# PROBLEM
Every line of the entries below from the one containing "none -> brown round brick A1:B2 level 1" to the one containing "lime brick Q7", both ends included, must be written out exactly. No other line belongs in the answer.

(Stored entries)
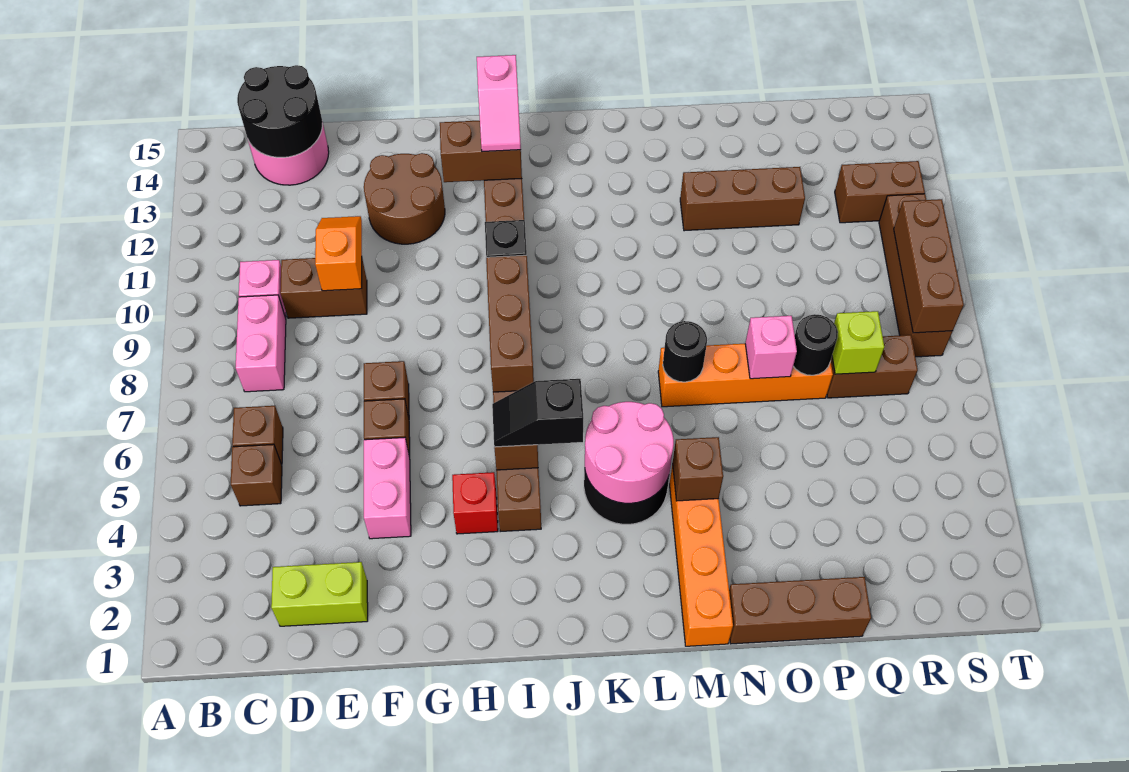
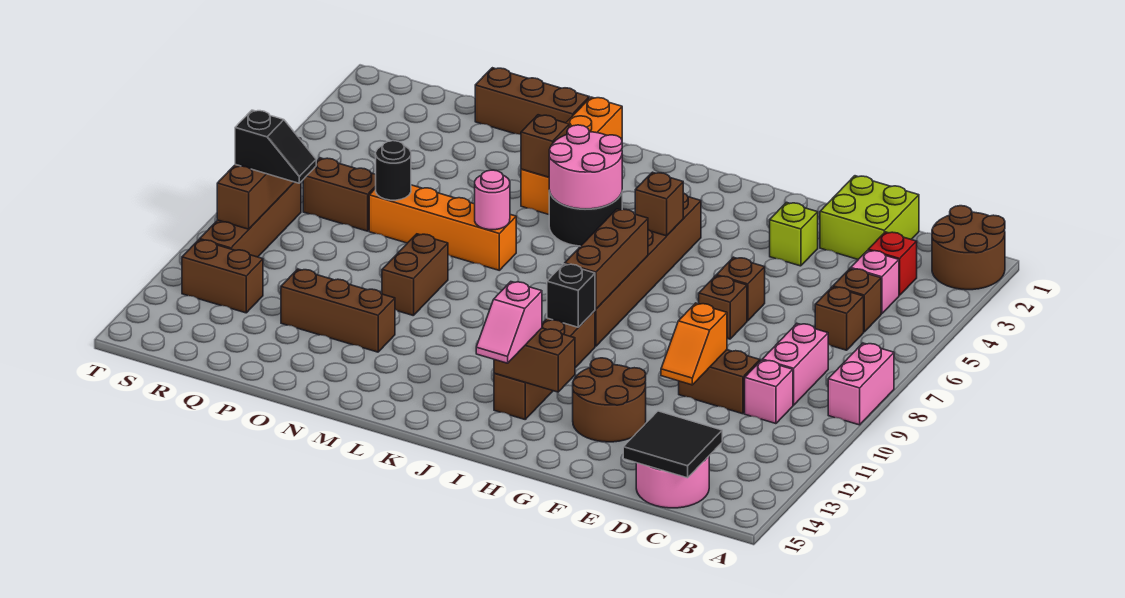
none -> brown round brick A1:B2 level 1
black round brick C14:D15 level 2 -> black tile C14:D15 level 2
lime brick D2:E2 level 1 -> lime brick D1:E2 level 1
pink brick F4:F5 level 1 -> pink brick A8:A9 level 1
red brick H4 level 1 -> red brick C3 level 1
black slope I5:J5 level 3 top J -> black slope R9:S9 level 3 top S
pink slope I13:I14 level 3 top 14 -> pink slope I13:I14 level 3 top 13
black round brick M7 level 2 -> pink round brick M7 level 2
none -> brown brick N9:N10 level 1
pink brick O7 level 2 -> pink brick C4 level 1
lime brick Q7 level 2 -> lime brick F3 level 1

---

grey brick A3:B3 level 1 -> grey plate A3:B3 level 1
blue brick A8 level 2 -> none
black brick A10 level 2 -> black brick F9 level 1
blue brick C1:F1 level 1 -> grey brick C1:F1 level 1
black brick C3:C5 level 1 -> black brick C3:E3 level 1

# RESULT OF THIS EXERCISE
none -> brown round brick A1:B2 level 1
black round brick C14:D15 level 2 -> black tile C14:D15 level 2
lime brick D2:E2 level 1 -> lime brick D1:E2 level 1
pink brick F4:F5 level 1 -> pink brick A8:A9 level 1
red brick H4 level 1 -> red brick C3 level 1
black slope I5:J5 level 3 top J -> black slope R9:S9 level 3 top S
pink slope I13:I14 level 3 top 14 -> pink slope I13:I14 level 3 top 13
black round brick M7 level 2 -> pink round brick M7 level 2
none -> brown brick N9:N10 level 1
pink brick O7 level 2 -> pink brick C4 level 1
lime brick Q7 level 2 -> lime brick F3 level 1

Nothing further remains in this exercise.